■ Exercise description
Any image found in the entries is to be skipped; the rest is returned word for word.

[Coordinate-based object records]
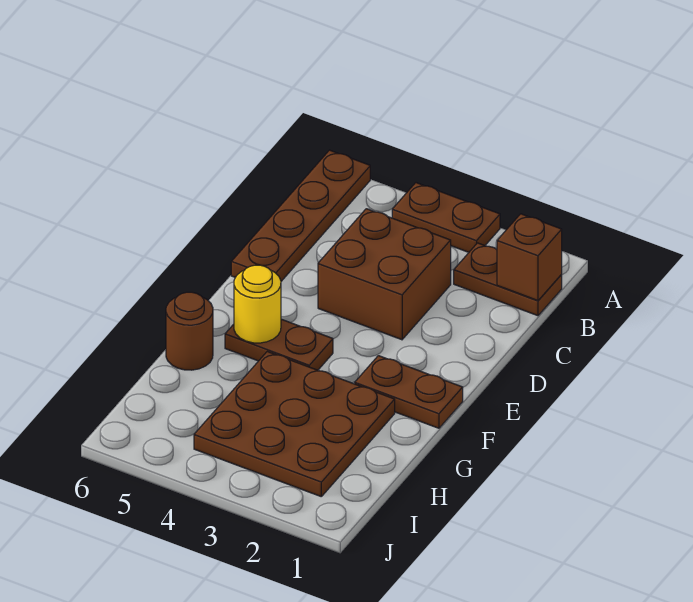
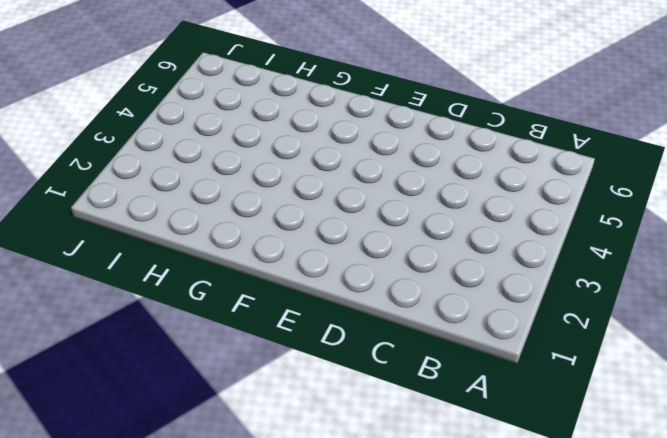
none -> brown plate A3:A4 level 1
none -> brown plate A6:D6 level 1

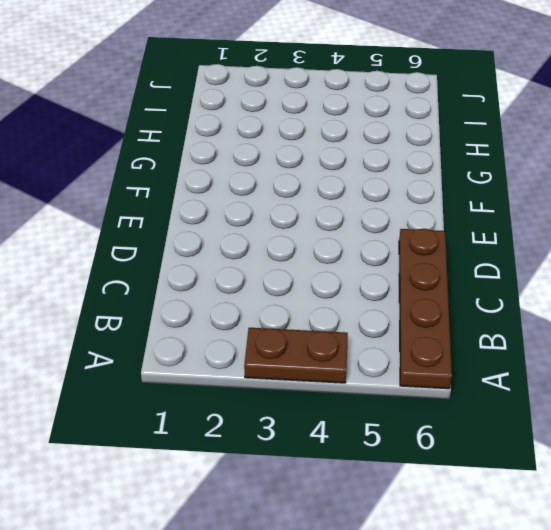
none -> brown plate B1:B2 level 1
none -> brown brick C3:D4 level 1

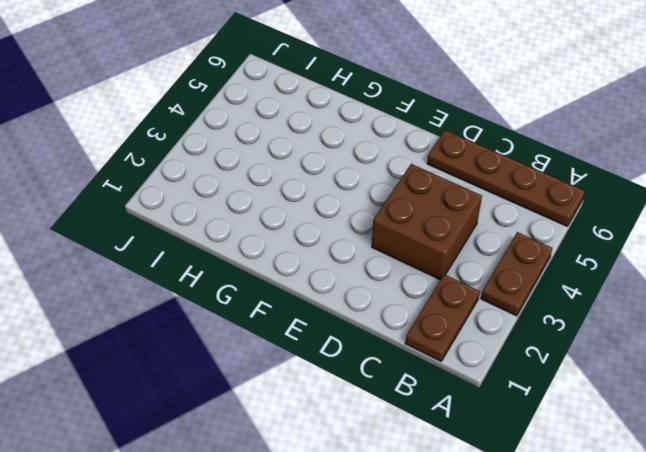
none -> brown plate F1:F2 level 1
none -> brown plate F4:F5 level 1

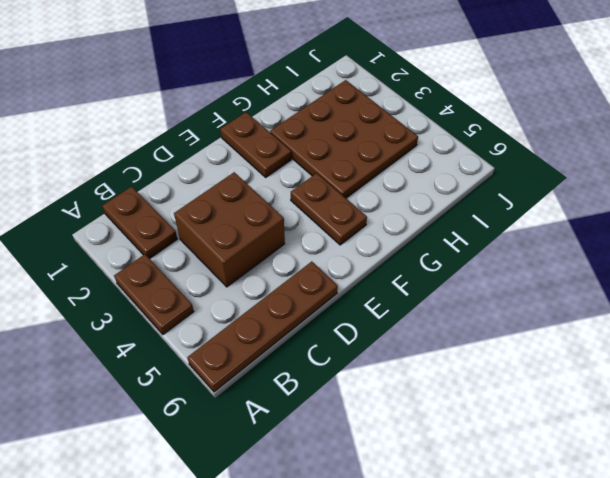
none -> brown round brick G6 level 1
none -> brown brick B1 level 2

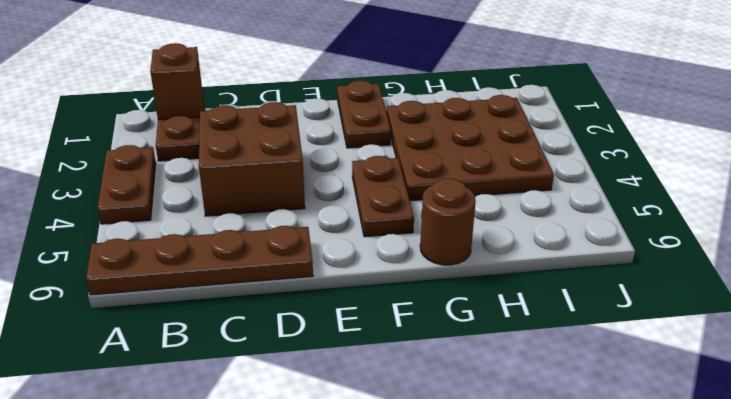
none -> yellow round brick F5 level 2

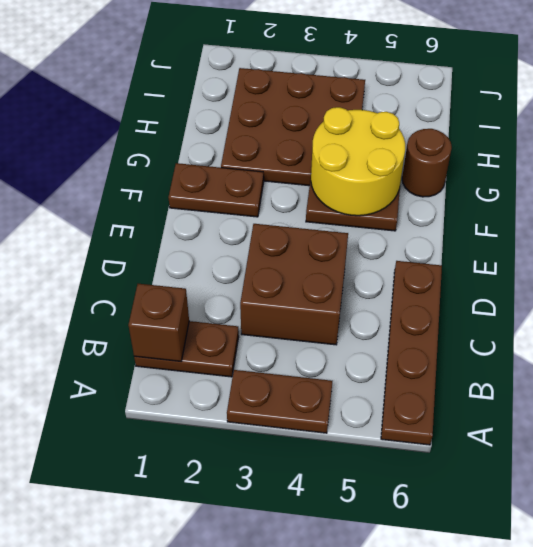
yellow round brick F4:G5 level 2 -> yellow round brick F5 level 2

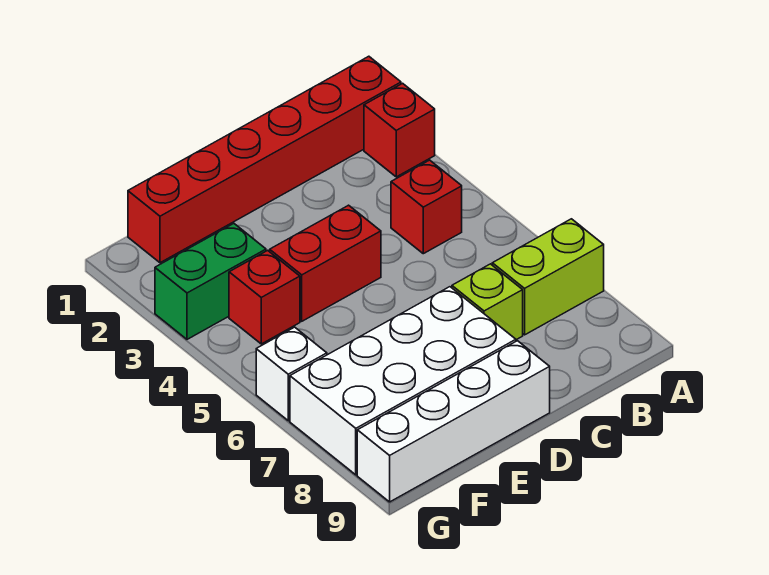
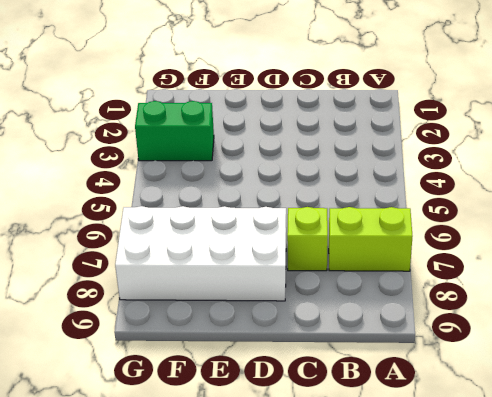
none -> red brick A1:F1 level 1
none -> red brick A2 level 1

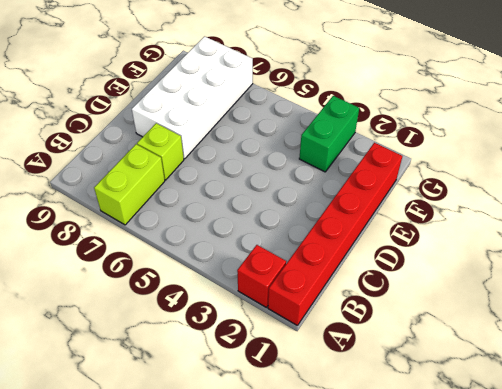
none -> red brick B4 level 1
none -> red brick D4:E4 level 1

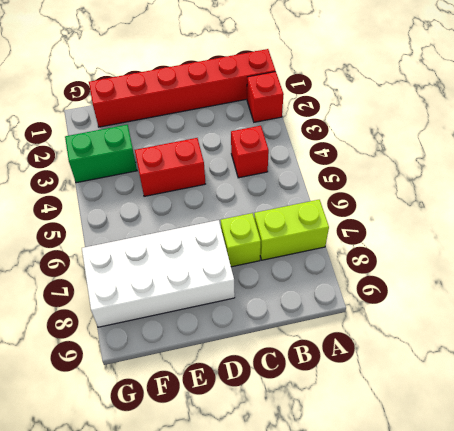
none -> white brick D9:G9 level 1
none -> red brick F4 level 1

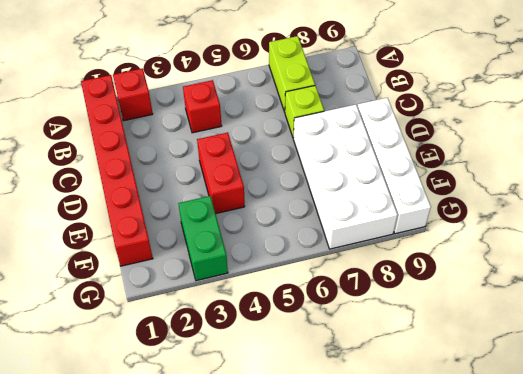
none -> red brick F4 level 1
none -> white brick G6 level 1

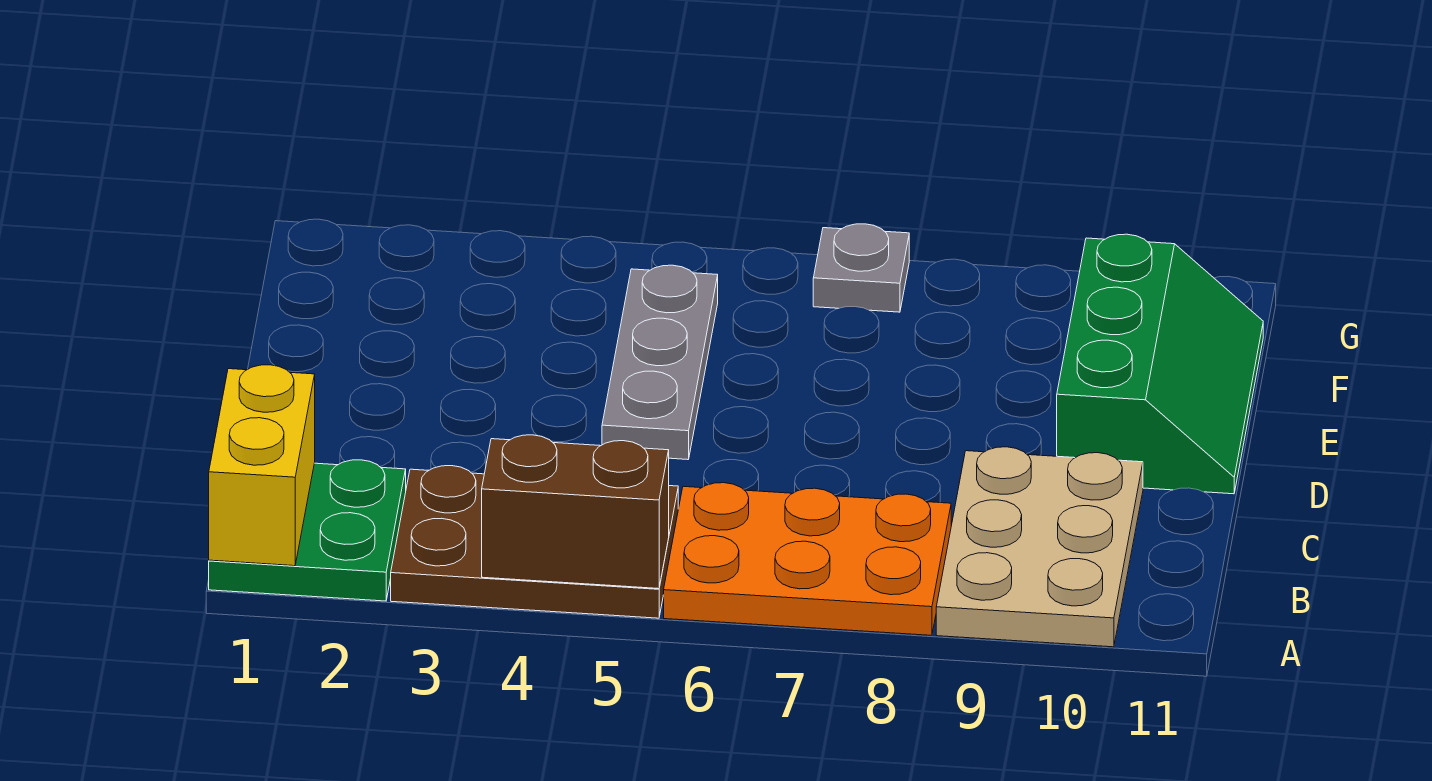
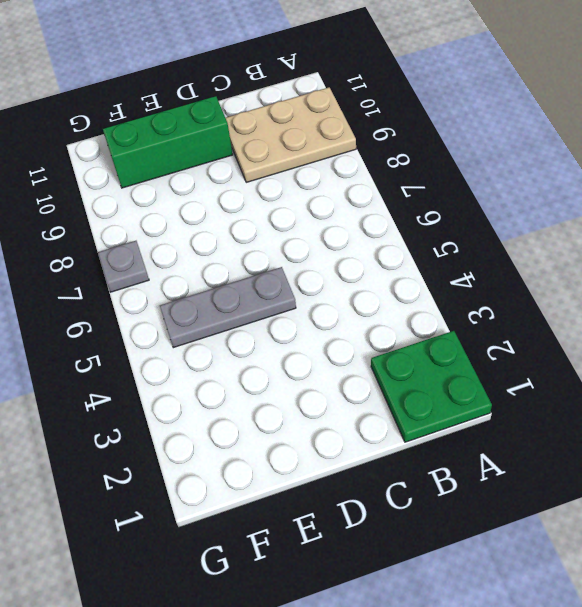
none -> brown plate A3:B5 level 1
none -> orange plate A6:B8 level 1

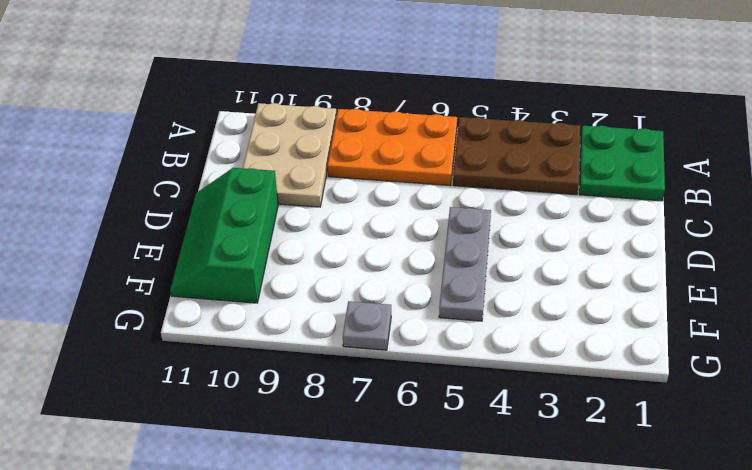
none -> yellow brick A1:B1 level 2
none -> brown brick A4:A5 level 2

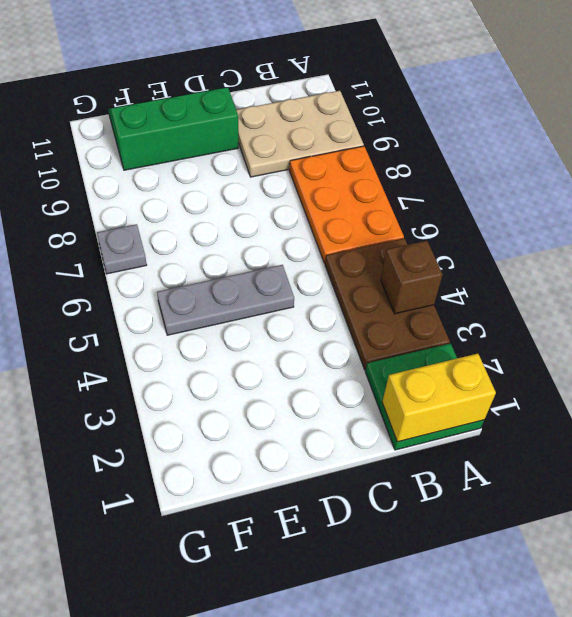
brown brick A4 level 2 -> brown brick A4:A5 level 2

■ Expected answer
none -> brown plate A3:A4 level 1
none -> brown plate A6:D6 level 1

none -> brown plate B1:B2 level 1
none -> brown brick C3:D4 level 1

none -> brown plate F1:F2 level 1
none -> brown plate F4:F5 level 1

none -> brown round brick G6 level 1
none -> brown brick B1 level 2

none -> yellow round brick F5 level 2

yellow round brick F4:G5 level 2 -> yellow round brick F5 level 2

none -> red brick A1:F1 level 1
none -> red brick A2 level 1

none -> red brick B4 level 1
none -> red brick D4:E4 level 1

none -> white brick D9:G9 level 1
none -> red brick F4 level 1

none -> red brick F4 level 1
none -> white brick G6 level 1

none -> brown plate A3:B5 level 1
none -> orange plate A6:B8 level 1

none -> yellow brick A1:B1 level 2
none -> brown brick A4:A5 level 2

brown brick A4 level 2 -> brown brick A4:A5 level 2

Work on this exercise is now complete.